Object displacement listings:
··········
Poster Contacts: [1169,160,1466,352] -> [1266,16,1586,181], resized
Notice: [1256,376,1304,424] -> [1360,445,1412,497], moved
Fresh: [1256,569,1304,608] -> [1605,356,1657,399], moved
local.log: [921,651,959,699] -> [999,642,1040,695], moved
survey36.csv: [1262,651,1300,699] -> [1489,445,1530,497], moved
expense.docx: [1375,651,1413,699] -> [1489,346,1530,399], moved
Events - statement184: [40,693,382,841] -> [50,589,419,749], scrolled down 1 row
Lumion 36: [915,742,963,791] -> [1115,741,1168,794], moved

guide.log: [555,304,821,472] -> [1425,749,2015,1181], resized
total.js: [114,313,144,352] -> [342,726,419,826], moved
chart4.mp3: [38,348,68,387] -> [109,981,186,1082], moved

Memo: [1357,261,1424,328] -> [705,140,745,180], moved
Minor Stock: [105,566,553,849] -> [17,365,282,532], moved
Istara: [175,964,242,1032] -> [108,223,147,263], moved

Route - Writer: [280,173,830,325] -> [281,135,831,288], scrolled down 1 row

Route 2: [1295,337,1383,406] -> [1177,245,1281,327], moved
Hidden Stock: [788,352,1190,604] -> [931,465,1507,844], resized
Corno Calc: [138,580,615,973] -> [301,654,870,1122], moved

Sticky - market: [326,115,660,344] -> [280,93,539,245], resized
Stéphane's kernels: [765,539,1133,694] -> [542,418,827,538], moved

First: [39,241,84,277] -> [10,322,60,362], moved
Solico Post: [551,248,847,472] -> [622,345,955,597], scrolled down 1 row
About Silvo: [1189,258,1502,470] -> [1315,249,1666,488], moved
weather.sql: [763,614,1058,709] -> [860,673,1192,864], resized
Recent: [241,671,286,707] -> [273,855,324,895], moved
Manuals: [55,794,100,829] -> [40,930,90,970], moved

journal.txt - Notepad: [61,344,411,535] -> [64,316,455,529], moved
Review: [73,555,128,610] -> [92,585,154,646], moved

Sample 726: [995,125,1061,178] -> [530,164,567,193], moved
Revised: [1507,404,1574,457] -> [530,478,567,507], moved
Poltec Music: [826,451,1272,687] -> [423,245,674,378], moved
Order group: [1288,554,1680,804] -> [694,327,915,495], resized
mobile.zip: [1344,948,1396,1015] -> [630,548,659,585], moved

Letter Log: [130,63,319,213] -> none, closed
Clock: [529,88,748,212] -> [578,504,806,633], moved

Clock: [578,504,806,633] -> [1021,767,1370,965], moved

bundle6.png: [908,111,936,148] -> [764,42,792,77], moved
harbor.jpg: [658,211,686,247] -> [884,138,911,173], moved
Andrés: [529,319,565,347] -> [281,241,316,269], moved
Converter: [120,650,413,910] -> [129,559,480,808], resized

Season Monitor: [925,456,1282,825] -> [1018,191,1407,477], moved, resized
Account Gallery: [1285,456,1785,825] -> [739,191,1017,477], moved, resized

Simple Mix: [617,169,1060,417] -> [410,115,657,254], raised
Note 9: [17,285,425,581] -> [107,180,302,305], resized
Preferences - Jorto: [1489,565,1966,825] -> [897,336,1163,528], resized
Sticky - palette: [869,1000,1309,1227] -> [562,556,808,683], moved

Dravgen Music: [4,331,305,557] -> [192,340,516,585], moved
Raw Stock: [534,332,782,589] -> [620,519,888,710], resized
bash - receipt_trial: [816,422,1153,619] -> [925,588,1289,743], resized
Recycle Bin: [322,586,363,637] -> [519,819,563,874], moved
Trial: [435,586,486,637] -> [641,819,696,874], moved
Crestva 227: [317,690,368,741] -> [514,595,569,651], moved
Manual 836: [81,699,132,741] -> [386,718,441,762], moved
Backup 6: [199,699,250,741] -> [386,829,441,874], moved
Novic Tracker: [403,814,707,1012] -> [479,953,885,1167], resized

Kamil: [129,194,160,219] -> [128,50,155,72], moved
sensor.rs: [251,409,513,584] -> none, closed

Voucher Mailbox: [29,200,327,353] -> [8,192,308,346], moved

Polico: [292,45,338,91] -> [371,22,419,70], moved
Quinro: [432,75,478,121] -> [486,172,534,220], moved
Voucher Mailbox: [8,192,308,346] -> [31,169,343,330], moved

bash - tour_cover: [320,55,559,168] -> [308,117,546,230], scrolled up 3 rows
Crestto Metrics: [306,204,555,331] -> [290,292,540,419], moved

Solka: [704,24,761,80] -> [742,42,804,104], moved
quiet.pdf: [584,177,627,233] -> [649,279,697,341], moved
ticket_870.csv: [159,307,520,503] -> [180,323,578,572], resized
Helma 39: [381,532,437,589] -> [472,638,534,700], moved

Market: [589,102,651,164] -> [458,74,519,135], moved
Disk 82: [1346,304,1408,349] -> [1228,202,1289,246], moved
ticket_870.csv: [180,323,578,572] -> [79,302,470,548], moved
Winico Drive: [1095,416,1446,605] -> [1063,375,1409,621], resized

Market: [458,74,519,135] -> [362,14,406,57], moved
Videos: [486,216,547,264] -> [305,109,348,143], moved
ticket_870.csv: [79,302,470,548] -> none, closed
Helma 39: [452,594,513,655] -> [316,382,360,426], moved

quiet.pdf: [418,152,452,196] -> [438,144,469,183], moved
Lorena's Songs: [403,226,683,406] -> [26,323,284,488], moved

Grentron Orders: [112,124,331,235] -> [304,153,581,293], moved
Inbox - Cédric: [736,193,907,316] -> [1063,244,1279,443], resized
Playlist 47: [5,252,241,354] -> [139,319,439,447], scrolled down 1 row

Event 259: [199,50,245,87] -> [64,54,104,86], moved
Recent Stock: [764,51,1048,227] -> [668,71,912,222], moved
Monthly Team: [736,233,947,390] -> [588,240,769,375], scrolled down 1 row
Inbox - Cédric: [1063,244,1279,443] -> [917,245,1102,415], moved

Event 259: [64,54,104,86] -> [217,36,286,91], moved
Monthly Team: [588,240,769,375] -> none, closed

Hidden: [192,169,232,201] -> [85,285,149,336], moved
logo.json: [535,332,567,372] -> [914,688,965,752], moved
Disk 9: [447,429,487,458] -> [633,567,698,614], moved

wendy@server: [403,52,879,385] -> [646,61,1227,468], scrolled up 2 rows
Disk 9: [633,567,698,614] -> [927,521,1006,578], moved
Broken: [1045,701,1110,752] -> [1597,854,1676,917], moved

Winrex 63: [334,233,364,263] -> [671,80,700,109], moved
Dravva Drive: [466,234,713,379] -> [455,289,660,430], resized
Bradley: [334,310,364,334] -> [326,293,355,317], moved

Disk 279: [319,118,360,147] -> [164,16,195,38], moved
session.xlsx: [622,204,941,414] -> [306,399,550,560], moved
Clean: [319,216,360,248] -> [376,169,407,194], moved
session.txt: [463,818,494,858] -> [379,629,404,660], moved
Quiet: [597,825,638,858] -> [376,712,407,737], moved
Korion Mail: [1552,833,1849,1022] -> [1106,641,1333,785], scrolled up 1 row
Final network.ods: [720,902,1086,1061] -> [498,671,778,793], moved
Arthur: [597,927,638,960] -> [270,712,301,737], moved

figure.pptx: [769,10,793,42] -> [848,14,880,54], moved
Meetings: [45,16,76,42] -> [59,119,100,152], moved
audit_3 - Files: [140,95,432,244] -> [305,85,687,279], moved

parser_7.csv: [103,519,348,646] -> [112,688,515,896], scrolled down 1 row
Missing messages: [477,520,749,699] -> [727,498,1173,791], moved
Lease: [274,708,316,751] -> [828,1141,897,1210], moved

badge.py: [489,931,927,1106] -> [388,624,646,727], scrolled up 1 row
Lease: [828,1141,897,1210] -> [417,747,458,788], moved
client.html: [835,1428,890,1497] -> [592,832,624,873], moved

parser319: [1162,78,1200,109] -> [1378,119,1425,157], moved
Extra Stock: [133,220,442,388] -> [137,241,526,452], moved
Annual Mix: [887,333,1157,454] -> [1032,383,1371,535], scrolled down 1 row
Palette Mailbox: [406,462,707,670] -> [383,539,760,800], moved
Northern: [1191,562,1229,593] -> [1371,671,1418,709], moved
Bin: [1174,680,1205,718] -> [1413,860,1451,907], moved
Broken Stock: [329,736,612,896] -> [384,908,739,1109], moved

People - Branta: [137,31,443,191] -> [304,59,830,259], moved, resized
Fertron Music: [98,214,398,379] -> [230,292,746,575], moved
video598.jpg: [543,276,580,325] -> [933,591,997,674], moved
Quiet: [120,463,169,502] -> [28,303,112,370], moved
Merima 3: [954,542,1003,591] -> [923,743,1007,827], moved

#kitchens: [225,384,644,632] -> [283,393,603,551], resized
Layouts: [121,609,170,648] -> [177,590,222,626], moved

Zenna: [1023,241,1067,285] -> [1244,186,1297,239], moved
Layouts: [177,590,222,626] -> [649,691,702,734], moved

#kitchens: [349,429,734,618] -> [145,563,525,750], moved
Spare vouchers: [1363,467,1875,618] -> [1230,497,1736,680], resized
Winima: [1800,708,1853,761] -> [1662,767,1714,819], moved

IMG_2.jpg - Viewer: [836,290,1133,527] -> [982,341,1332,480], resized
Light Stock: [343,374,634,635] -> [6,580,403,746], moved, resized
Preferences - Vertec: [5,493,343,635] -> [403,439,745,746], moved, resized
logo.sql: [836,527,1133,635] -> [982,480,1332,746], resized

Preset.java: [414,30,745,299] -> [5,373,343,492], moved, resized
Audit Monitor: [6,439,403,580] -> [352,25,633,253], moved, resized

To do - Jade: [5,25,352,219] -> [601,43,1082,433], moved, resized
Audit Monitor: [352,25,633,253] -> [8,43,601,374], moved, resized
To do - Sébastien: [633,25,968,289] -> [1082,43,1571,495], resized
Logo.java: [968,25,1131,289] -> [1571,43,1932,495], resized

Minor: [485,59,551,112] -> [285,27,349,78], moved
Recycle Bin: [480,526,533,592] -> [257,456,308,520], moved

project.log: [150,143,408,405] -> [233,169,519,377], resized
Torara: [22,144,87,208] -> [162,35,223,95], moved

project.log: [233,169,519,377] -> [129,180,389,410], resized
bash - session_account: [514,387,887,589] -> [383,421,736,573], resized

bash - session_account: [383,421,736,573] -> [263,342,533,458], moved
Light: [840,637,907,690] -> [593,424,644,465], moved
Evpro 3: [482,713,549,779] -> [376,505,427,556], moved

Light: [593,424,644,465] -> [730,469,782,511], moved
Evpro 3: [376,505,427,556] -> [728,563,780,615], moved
··········
Task description: Starting at the line above that contains "Andrés: [529,319,565,347] ->", repeat each line exactly up to and including the line that contains "Preferences - Jorto: [1489,565,1966,825]", and stop there.

Answer to the exercise:
Andrés: [529,319,565,347] -> [281,241,316,269], moved
Converter: [120,650,413,910] -> [129,559,480,808], resized

Season Monitor: [925,456,1282,825] -> [1018,191,1407,477], moved, resized
Account Gallery: [1285,456,1785,825] -> [739,191,1017,477], moved, resized

Simple Mix: [617,169,1060,417] -> [410,115,657,254], raised
Note 9: [17,285,425,581] -> [107,180,302,305], resized
Preferences - Jorto: [1489,565,1966,825] -> [897,336,1163,528], resized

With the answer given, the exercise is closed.